◆ WORK ORDER ◆
For the records shown below, return an exact copy that excludes the pictures.

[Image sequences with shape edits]

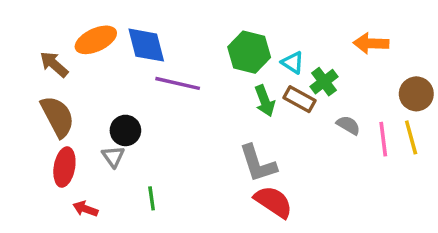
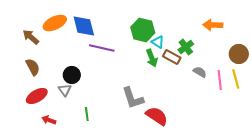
cyan triangle: (293, 63) -> (158, 42), moved
brown semicircle: (57, 116) -> (33, 67), size x0.7
gray L-shape: (258, 164) -> (133, 98), moved
red ellipse: (64, 167) -> (37, 96), turned 50

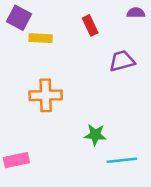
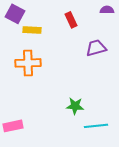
orange cross: (46, 95) -> (28, 63), moved

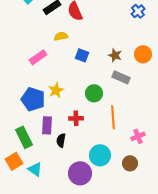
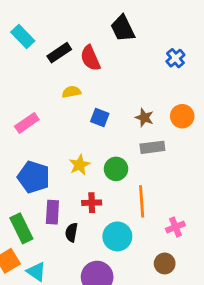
pink rectangle: (38, 57) -> (27, 123), moved
gray rectangle: (121, 77) -> (152, 147), turned -30
yellow star: (56, 90) -> (80, 165), moved
cyan circle: (100, 155) -> (117, 236), moved

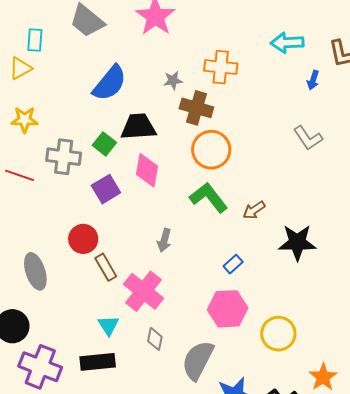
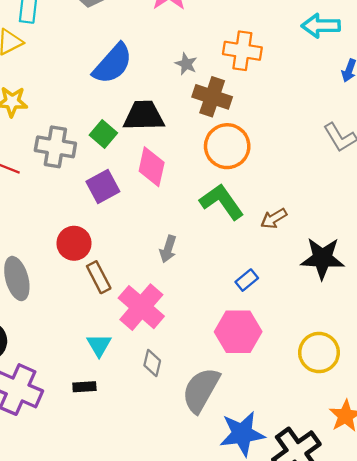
gray star: (173, 81) -> (186, 64), turned 30
yellow circle: (278, 334) -> (319, 353), moved
black rectangle: (98, 362) -> (84, 387), size x0.6

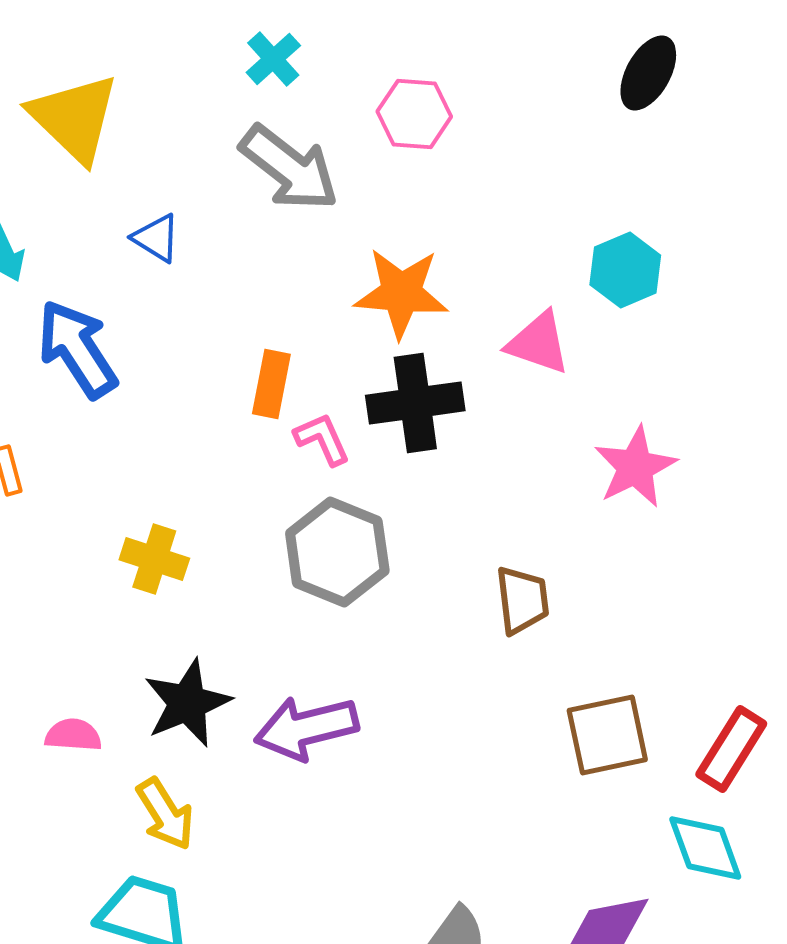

◆ REPLY TO THE EXERCISE ◆
cyan triangle: (293, 63) -> (158, 42), moved
brown semicircle: (57, 116) -> (33, 67), size x0.7
gray L-shape: (258, 164) -> (133, 98), moved
red ellipse: (64, 167) -> (37, 96), turned 50

orange cross: (46, 95) -> (28, 63), moved

pink rectangle: (38, 57) -> (27, 123), moved
gray rectangle: (121, 77) -> (152, 147), turned -30
yellow star: (56, 90) -> (80, 165), moved
cyan circle: (100, 155) -> (117, 236), moved

gray star: (173, 81) -> (186, 64), turned 30
yellow circle: (278, 334) -> (319, 353), moved
black rectangle: (98, 362) -> (84, 387), size x0.6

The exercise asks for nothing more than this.